## Start

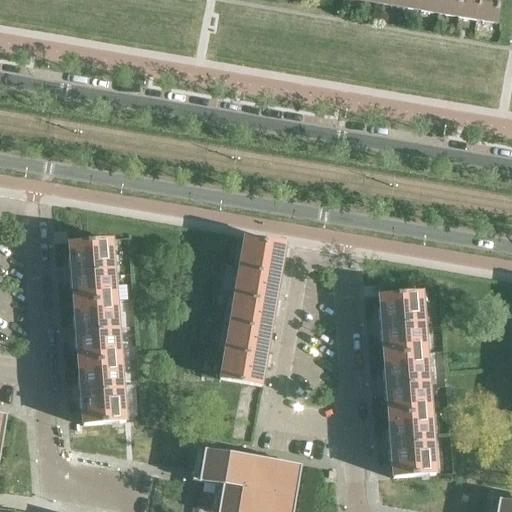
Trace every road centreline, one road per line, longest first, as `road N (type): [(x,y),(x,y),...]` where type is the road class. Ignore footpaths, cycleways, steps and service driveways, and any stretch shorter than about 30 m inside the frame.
road 1 (tertiary): [(511,167),(0,80)]
road 2 (tertiary): [(0,160),(511,247)]
road 3 (residential): [(356,423),(278,408),(300,271),(345,282)]
road 4 (residential): [(131,511),(132,494),(52,480),(40,373)]
road 5 (residential): [(31,212),(40,373)]
road 6 (residential): [(345,282),(356,423)]
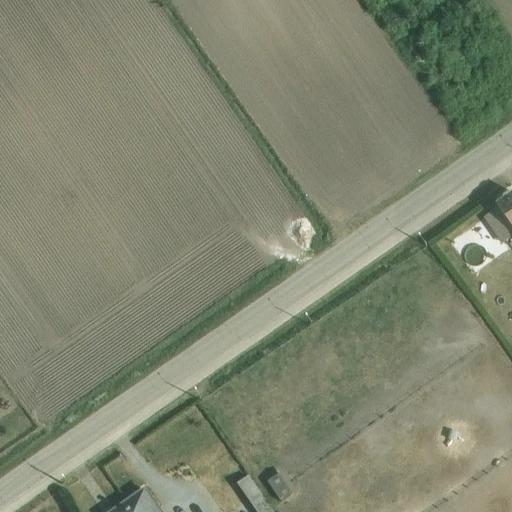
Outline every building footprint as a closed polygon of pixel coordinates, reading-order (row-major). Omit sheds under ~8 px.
[(511,197),(498,208),(511,226),(511,197)] [(511,238),(511,226),(498,208),(483,219),(501,245),(511,238)] [(267,502),(285,494),(276,472),(258,480),(267,502)] [(271,511),(247,477),(236,485),(254,511),(271,511)] [(157,511),(143,491),(112,511),(157,511)]
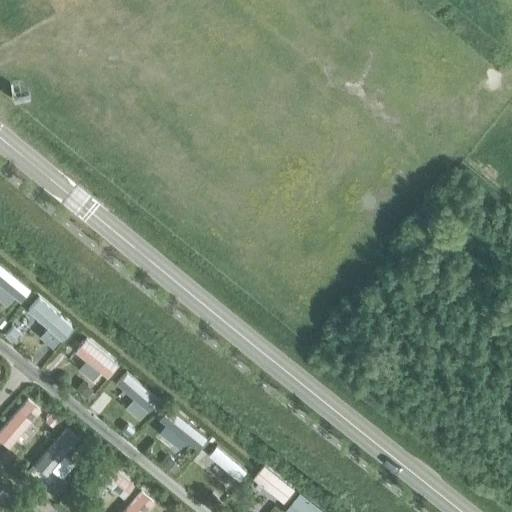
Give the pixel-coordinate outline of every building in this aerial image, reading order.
[(14,299),(21,305),(31,292),(0,265),(0,287),(0,288),(0,303),(6,309),(14,299)] [(74,328),(40,299),(27,314),(47,330),(40,340),(53,351),(61,341),(62,342),(74,328)] [(99,373),(107,380),(119,367),(87,340),(75,354),(85,362),(78,371),(91,382),(99,373)] [(159,403),(127,374),(116,386),(133,401),(125,410),(139,422),(147,413),(149,415),(159,403)] [(28,397),(0,429),(0,438),(8,445),(40,408),(28,397)] [(186,444),(197,453),(208,440),(171,408),(159,422),(165,427),(159,435),(179,452),(186,444)] [(74,466),(63,456),(78,438),(66,427),(33,464),(45,475),(50,469),(62,480),(74,466)] [(247,471),(215,445),(208,454),(239,480),(247,471)] [(123,496),(133,483),(101,457),(90,470),(94,473),(84,486),(98,497),(108,484),(123,496)] [(295,487),(264,463),(253,476),(284,500),(295,487)] [(143,511),(154,501),(141,490),(121,511),(143,511)] [(285,510),(287,511),(328,511),(329,511),(301,490),(285,510)]
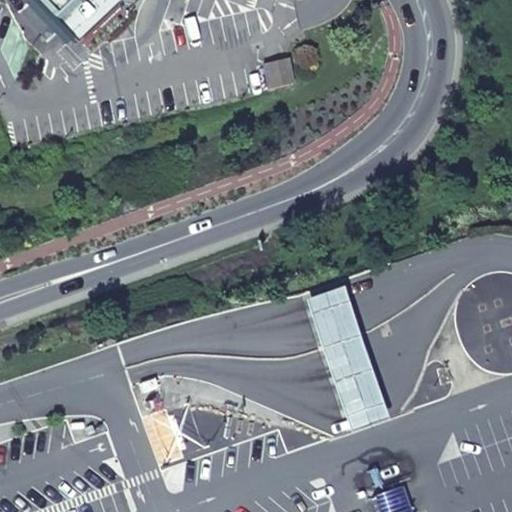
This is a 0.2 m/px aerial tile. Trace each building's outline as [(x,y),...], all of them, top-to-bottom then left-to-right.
[(33,0),(56,23),(57,22),(79,0),(33,0)] [(79,0),(57,22),(71,36),(107,0),(79,0)] [(265,66),(272,90),(292,84),(286,60),(265,66)] [(333,280),(295,294),(344,426),(382,413),(333,280)] [(149,372),(139,376),(143,386),(153,382),(149,372)] [(415,511),(407,485),(376,495),(381,511),(415,511)]
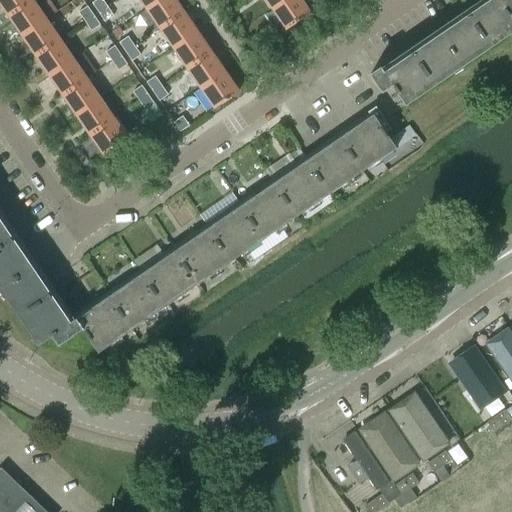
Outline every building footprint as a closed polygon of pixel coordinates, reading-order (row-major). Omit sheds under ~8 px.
[(0,0),(0,4),(8,16),(31,0),(0,0)] [(31,0),(8,16),(22,36),(45,20),(31,0)] [(95,0),(91,3),(98,13),(107,6),(102,0),(95,0)] [(158,0),(139,0),(146,9),(158,0)] [(158,0),(146,9),(159,28),(183,12),(174,0),(158,0)] [(265,0),(272,9),(285,0),(265,0)] [(310,14),(300,0),(285,0),(272,9),(286,30),(310,14)] [(511,0),(489,0),(384,72),(381,67),(370,74),(382,92),(392,85),(396,91),(400,97),(406,105),(511,32),(511,16),(510,14),(511,13),(511,0)] [(94,16),(87,6),(78,13),(84,22),(94,16)] [(114,16),(107,6),(98,13),(104,22),(114,16)] [(197,32),(183,12),(159,28),(173,48),(197,32)] [(100,25),(94,16),(84,22),(91,32),(100,25)] [(59,39),(45,20),(22,36),(35,56),(59,39)] [(112,32),(116,38),(123,34),(118,28),(112,32)] [(173,48),(187,68),(210,52),(197,32),(173,48)] [(118,43),(125,52),(134,46),(128,36),(118,43)] [(35,56),(49,75),(72,59),(59,39),(35,56)] [(105,52),(111,62),(121,55),(114,45),(105,52)] [(141,55),(134,46),(125,52),(131,62),(141,55)] [(224,72),(210,52),(187,68),(200,88),(224,72)] [(127,65),(121,55),(111,62),(118,71),(127,65)] [(86,79),(72,59),(49,75),(62,95),(86,79)] [(224,72),(200,88),(214,108),(238,92),(224,72)] [(145,83),(152,92),(161,86),(155,76),(145,83)] [(62,95),(76,115),(99,99),(86,79),(62,95)] [(132,92),(138,101),(148,95),(141,85),(132,92)] [(168,96),(161,86),(152,92),(158,102),(161,100),(165,107),(176,100),(172,93),(168,96)] [(154,104),(148,95),(138,101),(145,111),(154,104)] [(76,115),(90,135),(113,119),(99,99),(76,115)] [(71,322),(45,286),(0,219),(0,289),(38,345),(51,336),(58,346),(82,330),(98,353),(396,148),(385,133),(390,129),(375,107),(368,112),(371,116),(307,160),(75,319),(71,322)] [(183,116),(173,122),(179,132),(189,126),(183,116)] [(127,139),(113,119),(90,135),(104,155),(127,139)] [(270,179),(294,167),(289,156),(265,168),(270,179)] [(511,332),(489,348),(511,384),(511,332)] [(472,354),(449,368),(480,419),(504,404),(472,354)] [(429,460),(454,442),(424,399),(399,416),(429,460)] [(494,432),(511,419),(511,405),(502,411),(487,422),(494,432)] [(394,418),(369,433),(398,480),(423,465),(394,418)] [(373,489),(391,477),(365,436),(347,447),(373,489)] [(434,473),(452,461),(445,451),(427,463),(434,473)] [(45,511),(14,482),(1,470),(0,471),(0,511),(45,511)] [(412,474),(394,486),(401,496),(410,490),(419,484),(412,474)] [(401,496),(394,486),(391,482),(378,490),(381,494),(364,506),(368,511),(377,511),(389,504),(394,500),(401,496)] [(416,499),(410,490),(401,496),(394,500),(400,509),(416,499)]
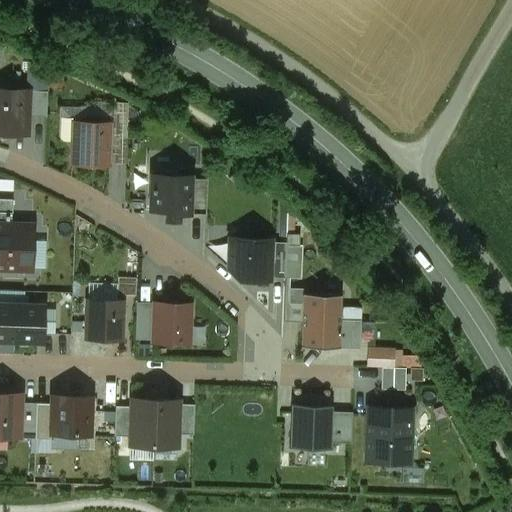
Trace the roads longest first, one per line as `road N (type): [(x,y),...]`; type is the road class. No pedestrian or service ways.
road 1 (secondary): [(68,0),(177,46),(312,138),(423,251),(511,386)]
road 2 (residential): [(0,161),(117,217),(194,273),(253,332),(259,376)]
road 3 (residential): [(177,0),(309,80),(413,167)]
road 4 (residential): [(0,366),(259,376)]
road 5 (unclassified): [(413,167),(511,14)]
road 6 (residential): [(413,167),(511,304)]
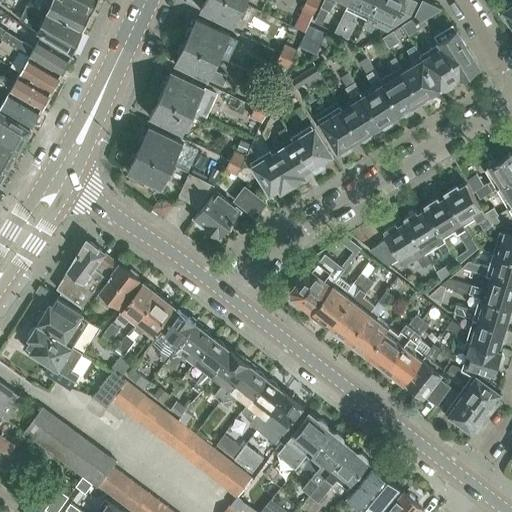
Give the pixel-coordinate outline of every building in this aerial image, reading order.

## End

■ **TASK STATEMENT**
Copy all of the data above word for word, line by line, and leave out the pictures.

■ **TASK OUTPUT**
Trace every road centreline, one road per line, longest first, as `road N (type): [(x,y),(x,y),...]` where type is the road class. Ignore footpaths, cycleways, steps and service driveways, and any stretch shorter than about 30 m inside the frame.
road 1 (tertiary): [(511,167),(0,80)]
road 2 (tertiary): [(0,160),(511,247)]
road 3 (residential): [(356,423),(278,408),(300,271),(345,282)]
road 4 (residential): [(131,511),(132,494),(52,480),(40,373)]
road 5 (residential): [(31,212),(40,373)]
road 6 (residential): [(345,282),(356,423)]
Outline every building footprint as a closed polygon of pixel coordinates, reading-order (row-major). Omit sheds under ~8 px.
[(511,197),(498,208),(511,226),(511,197)] [(511,238),(511,226),(498,208),(483,219),(501,245),(511,238)] [(267,502),(285,494),(276,472),(258,480),(267,502)] [(271,511),(247,477),(236,485),(254,511),(271,511)] [(157,511),(143,491),(112,511),(157,511)]
Give the pixel-coordinate outline of every building in this aerial image, reading order.
[(14,299),(21,305),(31,292),(0,265),(0,287),(0,288),(0,303),(6,309),(14,299)] [(74,328),(40,299),(27,314),(47,330),(40,340),(53,351),(61,341),(62,342),(74,328)] [(99,373),(107,380),(119,367),(87,340),(75,354),(85,362),(78,371),(91,382),(99,373)] [(159,403),(127,374),(116,386),(133,401),(125,410),(139,422),(147,413),(149,415),(159,403)] [(28,397),(0,429),(0,438),(8,445),(40,408),(28,397)] [(186,444),(197,453),(208,440),(171,408),(159,422),(165,427),(159,435),(179,452),(186,444)] [(74,466),(63,456),(78,438),(66,427),(33,464),(45,475),(50,469),(62,480),(74,466)] [(247,471),(215,445),(208,454),(239,480),(247,471)] [(123,496),(133,483),(101,457),(90,470),(94,473),(84,486),(98,497),(108,484),(123,496)] [(295,487),(264,463),(253,476),(284,500),(295,487)] [(143,511),(154,501),(141,490),(121,511),(143,511)] [(285,510),(287,511),(328,511),(329,511),(301,490),(285,510)]
This is a 0.2 m/px aerial tile. Trace each building's outline as [(x,y),...], all of them, top-to-bottom then left-to-right.
[(33,0),(56,23),(57,22),(79,0),(33,0)] [(79,0),(57,22),(71,36),(107,0),(79,0)] [(265,66),(272,90),(292,84),(286,60),(265,66)] [(333,280),(295,294),(344,426),(382,413),(333,280)] [(149,372),(139,376),(143,386),(153,382),(149,372)] [(415,511),(407,485),(376,495),(381,511),(415,511)]
Outline every building footprint as a closed polygon of pixel coordinates, reading-order (row-major). Omit sheds under ~8 px.
[(0,0),(0,4),(8,16),(31,0),(0,0)] [(31,0),(8,16),(22,36),(45,20),(31,0)] [(95,0),(91,3),(98,13),(107,6),(102,0),(95,0)] [(158,0),(139,0),(146,9),(158,0)] [(158,0),(146,9),(159,28),(183,12),(174,0),(158,0)] [(265,0),(272,9),(285,0),(265,0)] [(310,14),(300,0),(285,0),(272,9),(286,30),(310,14)] [(511,0),(489,0),(384,72),(381,67),(370,74),(382,92),(392,85),(396,91),(400,97),(406,105),(511,32),(511,16),(510,14),(511,13),(511,0)] [(94,16),(87,6),(78,13),(84,22),(94,16)] [(114,16),(107,6),(98,13),(104,22),(114,16)] [(197,32),(183,12),(159,28),(173,48),(197,32)] [(100,25),(94,16),(84,22),(91,32),(100,25)] [(59,39),(45,20),(22,36),(35,56),(59,39)] [(112,32),(116,38),(123,34),(118,28),(112,32)] [(173,48),(187,68),(210,52),(197,32),(173,48)] [(118,43),(125,52),(134,46),(128,36),(118,43)] [(35,56),(49,75),(72,59),(59,39),(35,56)] [(105,52),(111,62),(121,55),(114,45),(105,52)] [(141,55),(134,46),(125,52),(131,62),(141,55)] [(224,72),(210,52),(187,68),(200,88),(224,72)] [(127,65),(121,55),(111,62),(118,71),(127,65)] [(86,79),(72,59),(49,75),(62,95),(86,79)] [(224,72),(200,88),(214,108),(238,92),(224,72)] [(145,83),(152,92),(161,86),(155,76),(145,83)] [(62,95),(76,115),(99,99),(86,79),(62,95)] [(132,92),(138,101),(148,95),(141,85),(132,92)] [(168,96),(161,86),(152,92),(158,102),(161,100),(165,107),(176,100),(172,93),(168,96)] [(154,104),(148,95),(138,101),(145,111),(154,104)] [(76,115),(90,135),(113,119),(99,99),(76,115)] [(71,322),(45,286),(0,219),(0,289),(38,345),(51,336),(58,346),(82,330),(98,353),(396,148),(385,133),(390,129),(375,107),(368,112),(371,116),(307,160),(75,319),(71,322)] [(183,116),(173,122),(179,132),(189,126),(183,116)] [(127,139),(113,119),(90,135),(104,155),(127,139)] [(270,179),(294,167),(289,156),(265,168),(270,179)] [(511,332),(489,348),(511,384),(511,332)] [(472,354),(449,368),(480,419),(504,404),(472,354)] [(429,460),(454,442),(424,399),(399,416),(429,460)] [(494,432),(511,419),(511,405),(502,411),(487,422),(494,432)] [(394,418),(369,433),(398,480),(423,465),(394,418)] [(373,489),(391,477),(365,436),(347,447),(373,489)] [(434,473),(452,461),(445,451),(427,463),(434,473)] [(45,511),(14,482),(1,470),(0,471),(0,511),(45,511)] [(412,474),(394,486),(401,496),(410,490),(419,484),(412,474)] [(401,496),(394,486),(391,482),(378,490),(381,494),(364,506),(368,511),(377,511),(389,504),(394,500),(401,496)] [(416,499),(410,490),(401,496),(394,500),(400,509),(416,499)]
Trace the roads longest first, one per line as `road N (type): [(x,y),...]`; type is the road class. No pedestrian or service ways.
road 1 (secondary): [(68,0),(177,46),(312,138),(423,251),(511,386)]
road 2 (residential): [(0,161),(117,217),(194,273),(253,332),(259,376)]
road 3 (residential): [(177,0),(309,80),(413,167)]
road 4 (residential): [(0,366),(259,376)]
road 5 (unclassified): [(413,167),(511,14)]
road 6 (residential): [(413,167),(511,304)]
Give the pixel-coordinate outline of every building in this aerial image, reading order.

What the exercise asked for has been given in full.